From the material that follows, count the lines with the word "blue" in them. Reply with the number only.

BEGIN Entries supplied

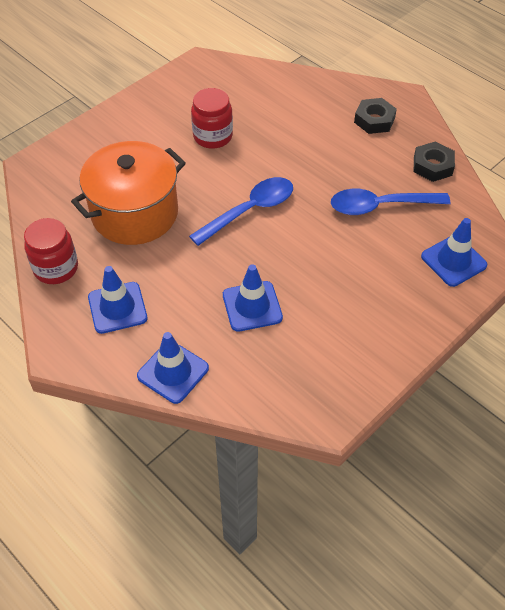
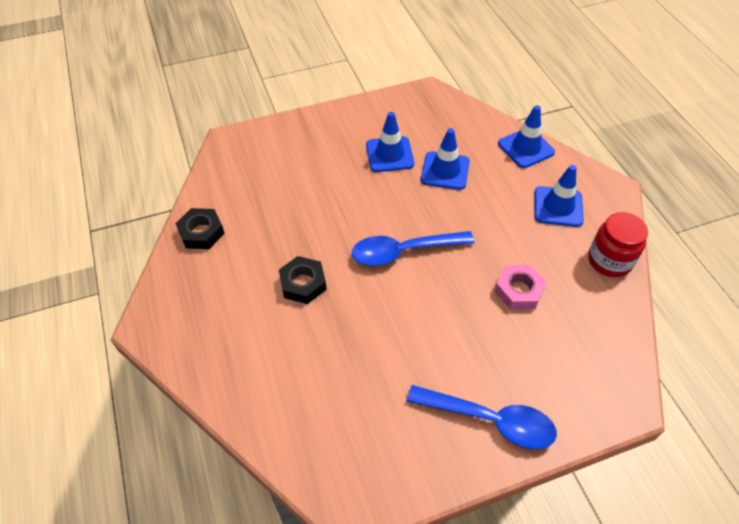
camera: 155 degrees left, 0 degrees up
(135, 213) = (518, 290): orange pot -> pink nut
(213, 136) = (397, 358): red jar -> none
(374, 120) = (208, 307): black nut -> black nut (303, 283)
(380, 206) = (282, 212): blue spoon -> blue spoon (490, 420)
(453, 261) = (264, 149): blue traffic cone -> blue traffic cone (389, 154)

END Entries supplied

■ **Result for this exercise**: 2